Rows from a dataset

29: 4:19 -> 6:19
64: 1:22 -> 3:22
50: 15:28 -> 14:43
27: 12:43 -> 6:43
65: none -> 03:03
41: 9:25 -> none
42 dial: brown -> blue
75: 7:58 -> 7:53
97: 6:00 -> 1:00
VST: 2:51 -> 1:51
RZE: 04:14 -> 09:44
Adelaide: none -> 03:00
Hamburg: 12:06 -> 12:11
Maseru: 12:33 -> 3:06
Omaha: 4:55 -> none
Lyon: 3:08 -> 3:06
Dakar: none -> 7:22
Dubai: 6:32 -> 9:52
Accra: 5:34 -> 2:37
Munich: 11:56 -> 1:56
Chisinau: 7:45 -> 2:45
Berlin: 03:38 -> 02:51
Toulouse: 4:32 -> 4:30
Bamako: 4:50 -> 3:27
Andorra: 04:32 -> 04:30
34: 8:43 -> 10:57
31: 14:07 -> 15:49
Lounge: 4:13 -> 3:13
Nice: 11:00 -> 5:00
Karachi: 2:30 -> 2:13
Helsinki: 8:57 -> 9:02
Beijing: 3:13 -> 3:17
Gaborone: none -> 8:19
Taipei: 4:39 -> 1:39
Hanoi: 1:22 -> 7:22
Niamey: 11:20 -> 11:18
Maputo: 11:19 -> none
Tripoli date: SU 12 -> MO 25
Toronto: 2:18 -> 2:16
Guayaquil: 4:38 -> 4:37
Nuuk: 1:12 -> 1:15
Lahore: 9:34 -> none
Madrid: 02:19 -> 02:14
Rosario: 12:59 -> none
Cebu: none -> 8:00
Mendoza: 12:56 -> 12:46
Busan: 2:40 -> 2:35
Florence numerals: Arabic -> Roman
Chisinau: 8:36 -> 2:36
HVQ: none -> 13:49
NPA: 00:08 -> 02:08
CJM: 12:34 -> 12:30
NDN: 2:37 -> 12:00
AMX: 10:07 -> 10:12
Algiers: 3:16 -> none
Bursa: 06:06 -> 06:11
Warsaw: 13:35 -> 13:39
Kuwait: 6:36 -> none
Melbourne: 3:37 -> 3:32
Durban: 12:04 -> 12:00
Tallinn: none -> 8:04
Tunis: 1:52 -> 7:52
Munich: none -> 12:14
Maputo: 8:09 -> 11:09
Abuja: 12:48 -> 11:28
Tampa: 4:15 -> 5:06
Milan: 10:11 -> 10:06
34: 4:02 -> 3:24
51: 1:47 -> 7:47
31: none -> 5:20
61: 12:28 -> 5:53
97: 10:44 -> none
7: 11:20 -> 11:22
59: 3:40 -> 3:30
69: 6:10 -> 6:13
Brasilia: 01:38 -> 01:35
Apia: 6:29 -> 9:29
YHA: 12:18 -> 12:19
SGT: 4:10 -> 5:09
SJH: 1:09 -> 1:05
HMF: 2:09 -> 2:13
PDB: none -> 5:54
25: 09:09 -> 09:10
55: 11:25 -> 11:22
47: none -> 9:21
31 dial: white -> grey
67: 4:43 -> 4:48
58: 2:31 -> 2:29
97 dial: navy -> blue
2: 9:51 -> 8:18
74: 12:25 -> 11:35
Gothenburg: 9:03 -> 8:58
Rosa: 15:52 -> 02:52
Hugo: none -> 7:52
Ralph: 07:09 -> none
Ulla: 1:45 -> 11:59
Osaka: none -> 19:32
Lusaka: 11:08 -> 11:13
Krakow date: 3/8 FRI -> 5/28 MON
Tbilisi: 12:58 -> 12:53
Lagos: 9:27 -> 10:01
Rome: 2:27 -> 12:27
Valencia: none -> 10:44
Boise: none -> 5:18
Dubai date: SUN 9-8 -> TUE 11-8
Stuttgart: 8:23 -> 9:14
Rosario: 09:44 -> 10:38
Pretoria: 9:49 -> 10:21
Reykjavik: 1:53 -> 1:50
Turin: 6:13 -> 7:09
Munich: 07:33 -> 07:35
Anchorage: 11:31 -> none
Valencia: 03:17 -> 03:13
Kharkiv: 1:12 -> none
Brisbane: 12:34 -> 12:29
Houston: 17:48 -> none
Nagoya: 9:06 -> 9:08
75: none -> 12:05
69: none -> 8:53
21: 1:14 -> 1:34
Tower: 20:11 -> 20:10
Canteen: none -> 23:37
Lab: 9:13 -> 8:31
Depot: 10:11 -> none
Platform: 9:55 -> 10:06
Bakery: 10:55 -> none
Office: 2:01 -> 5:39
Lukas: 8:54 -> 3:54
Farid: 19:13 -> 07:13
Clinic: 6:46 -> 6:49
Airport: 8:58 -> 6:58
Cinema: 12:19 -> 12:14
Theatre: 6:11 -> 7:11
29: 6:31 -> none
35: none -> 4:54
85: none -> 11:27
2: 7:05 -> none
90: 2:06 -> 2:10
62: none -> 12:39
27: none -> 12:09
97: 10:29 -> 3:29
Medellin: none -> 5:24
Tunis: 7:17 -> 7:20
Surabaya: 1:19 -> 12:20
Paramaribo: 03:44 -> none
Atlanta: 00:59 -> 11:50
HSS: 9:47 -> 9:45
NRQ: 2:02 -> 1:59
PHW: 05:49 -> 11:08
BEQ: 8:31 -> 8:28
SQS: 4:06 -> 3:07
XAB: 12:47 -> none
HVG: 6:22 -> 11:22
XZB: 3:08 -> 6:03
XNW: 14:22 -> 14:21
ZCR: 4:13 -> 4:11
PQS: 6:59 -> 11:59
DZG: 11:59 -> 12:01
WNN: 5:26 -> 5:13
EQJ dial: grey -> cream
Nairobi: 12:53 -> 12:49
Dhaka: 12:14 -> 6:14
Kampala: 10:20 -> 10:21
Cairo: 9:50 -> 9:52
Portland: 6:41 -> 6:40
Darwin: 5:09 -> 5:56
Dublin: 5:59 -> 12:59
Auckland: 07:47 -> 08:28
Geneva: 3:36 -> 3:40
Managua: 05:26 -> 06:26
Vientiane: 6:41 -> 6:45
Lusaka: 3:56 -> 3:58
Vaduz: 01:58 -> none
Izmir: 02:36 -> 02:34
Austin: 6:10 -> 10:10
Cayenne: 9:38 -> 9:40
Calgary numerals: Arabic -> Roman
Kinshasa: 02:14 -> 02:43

GIVEN PROBLEM
Lay out the records as a numbered list, starting at the first line and ending at the line that contains "Chisinau: 8:36 -> 2:36". Leave out blank lines.

THE RESULT
1. 29: 4:19 -> 6:19
2. 64: 1:22 -> 3:22
3. 50: 15:28 -> 14:43
4. 27: 12:43 -> 6:43
5. 65: none -> 03:03
6. 41: 9:25 -> none
7. 42 dial: brown -> blue
8. 75: 7:58 -> 7:53
9. 97: 6:00 -> 1:00
10. VST: 2:51 -> 1:51
11. RZE: 04:14 -> 09:44
12. Adelaide: none -> 03:00
13. Hamburg: 12:06 -> 12:11
14. Maseru: 12:33 -> 3:06
15. Omaha: 4:55 -> none
16. Lyon: 3:08 -> 3:06
17. Dakar: none -> 7:22
18. Dubai: 6:32 -> 9:52
19. Accra: 5:34 -> 2:37
20. Munich: 11:56 -> 1:56
21. Chisinau: 7:45 -> 2:45
22. Berlin: 03:38 -> 02:51
23. Toulouse: 4:32 -> 4:30
24. Bamako: 4:50 -> 3:27
25. Andorra: 04:32 -> 04:30
26. 34: 8:43 -> 10:57
27. 31: 14:07 -> 15:49
28. Lounge: 4:13 -> 3:13
29. Nice: 11:00 -> 5:00
30. Karachi: 2:30 -> 2:13
31. Helsinki: 8:57 -> 9:02
32. Beijing: 3:13 -> 3:17
33. Gaborone: none -> 8:19
34. Taipei: 4:39 -> 1:39
35. Hanoi: 1:22 -> 7:22
36. Niamey: 11:20 -> 11:18
37. Maputo: 11:19 -> none
38. Tripoli date: SU 12 -> MO 25
39. Toronto: 2:18 -> 2:16
40. Guayaquil: 4:38 -> 4:37
41. Nuuk: 1:12 -> 1:15
42. Lahore: 9:34 -> none
43. Madrid: 02:19 -> 02:14
44. Rosario: 12:59 -> none
45. Cebu: none -> 8:00
46. Mendoza: 12:56 -> 12:46
47. Busan: 2:40 -> 2:35
48. Florence numerals: Arabic -> Roman
49. Chisinau: 8:36 -> 2:36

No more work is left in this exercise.